PROBLEM STATEMENT: Which lines in the material below contain the string "major", with case counting? Gather each such line in full.

DATA ENTRIES:
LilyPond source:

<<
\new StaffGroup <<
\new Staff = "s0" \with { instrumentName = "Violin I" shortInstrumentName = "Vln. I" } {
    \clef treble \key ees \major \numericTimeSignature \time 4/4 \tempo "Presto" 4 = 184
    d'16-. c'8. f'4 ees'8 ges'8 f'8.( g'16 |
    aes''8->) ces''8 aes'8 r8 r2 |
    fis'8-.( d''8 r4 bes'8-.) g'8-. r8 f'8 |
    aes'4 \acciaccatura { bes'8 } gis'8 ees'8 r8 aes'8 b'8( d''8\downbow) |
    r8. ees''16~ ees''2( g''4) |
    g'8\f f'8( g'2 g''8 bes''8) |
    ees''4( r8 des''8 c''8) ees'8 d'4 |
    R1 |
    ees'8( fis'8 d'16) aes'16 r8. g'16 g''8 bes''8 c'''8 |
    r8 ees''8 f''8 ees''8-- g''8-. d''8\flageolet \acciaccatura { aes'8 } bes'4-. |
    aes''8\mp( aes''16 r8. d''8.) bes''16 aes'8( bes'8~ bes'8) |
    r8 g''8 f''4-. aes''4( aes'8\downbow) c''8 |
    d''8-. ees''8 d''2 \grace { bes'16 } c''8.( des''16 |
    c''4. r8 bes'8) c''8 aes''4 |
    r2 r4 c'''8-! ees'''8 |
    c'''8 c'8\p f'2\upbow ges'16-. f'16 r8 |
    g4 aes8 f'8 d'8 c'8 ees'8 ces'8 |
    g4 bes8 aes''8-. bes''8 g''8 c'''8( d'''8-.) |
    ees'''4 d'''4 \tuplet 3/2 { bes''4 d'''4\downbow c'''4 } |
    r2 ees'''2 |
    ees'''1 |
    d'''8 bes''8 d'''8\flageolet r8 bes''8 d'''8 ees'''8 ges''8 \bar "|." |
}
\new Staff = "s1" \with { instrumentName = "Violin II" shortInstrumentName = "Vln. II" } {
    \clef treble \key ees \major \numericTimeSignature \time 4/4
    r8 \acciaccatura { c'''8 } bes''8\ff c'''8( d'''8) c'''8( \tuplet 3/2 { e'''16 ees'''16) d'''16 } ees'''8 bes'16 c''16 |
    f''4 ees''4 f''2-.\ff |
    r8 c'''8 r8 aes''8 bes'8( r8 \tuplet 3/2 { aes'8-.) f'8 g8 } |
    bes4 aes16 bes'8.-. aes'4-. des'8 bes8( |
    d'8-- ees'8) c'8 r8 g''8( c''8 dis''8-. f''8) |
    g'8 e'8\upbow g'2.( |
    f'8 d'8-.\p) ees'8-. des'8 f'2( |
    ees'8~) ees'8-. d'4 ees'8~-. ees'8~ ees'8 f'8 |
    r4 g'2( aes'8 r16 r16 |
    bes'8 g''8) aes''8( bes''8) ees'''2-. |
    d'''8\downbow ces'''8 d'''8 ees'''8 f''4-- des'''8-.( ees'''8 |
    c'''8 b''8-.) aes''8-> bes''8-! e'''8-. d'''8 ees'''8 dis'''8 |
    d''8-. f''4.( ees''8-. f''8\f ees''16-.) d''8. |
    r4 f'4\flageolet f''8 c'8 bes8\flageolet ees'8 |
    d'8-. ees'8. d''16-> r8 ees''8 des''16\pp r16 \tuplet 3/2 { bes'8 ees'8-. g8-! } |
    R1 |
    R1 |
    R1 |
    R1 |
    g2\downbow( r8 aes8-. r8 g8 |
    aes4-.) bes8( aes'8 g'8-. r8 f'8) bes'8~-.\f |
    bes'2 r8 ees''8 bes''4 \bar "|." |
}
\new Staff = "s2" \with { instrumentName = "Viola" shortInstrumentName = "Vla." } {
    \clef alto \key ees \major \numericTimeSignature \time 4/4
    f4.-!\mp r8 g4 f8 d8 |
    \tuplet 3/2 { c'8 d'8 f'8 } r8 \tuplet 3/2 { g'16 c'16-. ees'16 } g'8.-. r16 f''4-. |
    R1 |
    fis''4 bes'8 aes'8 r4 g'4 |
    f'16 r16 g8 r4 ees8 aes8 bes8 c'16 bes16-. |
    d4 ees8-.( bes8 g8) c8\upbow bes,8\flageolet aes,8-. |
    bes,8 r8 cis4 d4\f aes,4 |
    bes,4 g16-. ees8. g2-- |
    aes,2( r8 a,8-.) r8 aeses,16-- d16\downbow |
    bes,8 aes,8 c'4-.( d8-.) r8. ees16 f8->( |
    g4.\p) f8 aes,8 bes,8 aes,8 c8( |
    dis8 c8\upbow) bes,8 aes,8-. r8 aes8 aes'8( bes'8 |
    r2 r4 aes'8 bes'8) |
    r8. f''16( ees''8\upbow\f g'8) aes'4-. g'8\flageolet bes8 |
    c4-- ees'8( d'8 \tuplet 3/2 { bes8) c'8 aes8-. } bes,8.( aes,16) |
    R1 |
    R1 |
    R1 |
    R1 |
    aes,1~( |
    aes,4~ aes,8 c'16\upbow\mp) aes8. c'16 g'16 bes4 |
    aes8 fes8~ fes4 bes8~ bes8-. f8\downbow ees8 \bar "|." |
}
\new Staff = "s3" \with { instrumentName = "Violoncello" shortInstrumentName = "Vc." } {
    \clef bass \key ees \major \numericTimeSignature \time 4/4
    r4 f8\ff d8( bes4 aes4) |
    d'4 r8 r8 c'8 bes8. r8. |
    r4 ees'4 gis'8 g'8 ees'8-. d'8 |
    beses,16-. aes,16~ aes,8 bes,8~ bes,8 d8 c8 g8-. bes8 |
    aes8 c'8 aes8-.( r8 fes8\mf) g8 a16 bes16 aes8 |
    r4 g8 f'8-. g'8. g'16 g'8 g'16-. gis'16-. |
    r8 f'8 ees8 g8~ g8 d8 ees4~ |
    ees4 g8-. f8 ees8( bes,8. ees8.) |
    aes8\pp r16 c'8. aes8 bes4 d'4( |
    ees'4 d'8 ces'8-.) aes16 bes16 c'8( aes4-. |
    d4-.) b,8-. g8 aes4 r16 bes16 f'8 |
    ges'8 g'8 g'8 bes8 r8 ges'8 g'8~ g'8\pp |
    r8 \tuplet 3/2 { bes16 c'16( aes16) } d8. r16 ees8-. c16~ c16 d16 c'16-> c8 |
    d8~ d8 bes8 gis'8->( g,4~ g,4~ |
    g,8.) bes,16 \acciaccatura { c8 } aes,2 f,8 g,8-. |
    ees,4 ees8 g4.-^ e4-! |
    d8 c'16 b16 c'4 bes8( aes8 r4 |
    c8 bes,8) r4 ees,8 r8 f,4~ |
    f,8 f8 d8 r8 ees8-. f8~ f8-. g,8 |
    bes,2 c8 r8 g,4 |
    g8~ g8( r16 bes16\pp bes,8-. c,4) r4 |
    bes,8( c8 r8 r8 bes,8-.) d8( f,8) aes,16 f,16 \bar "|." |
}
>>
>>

EXERCISE ANSWER:
    \clef treble \key ees \major \numericTimeSignature \time 4/4 \tempo "Presto" 4 = 184
    \clef treble \key ees \major \numericTimeSignature \time 4/4
    \clef alto \key ees \major \numericTimeSignature \time 4/4
    \clef bass \key ees \major \numericTimeSignature \time 4/4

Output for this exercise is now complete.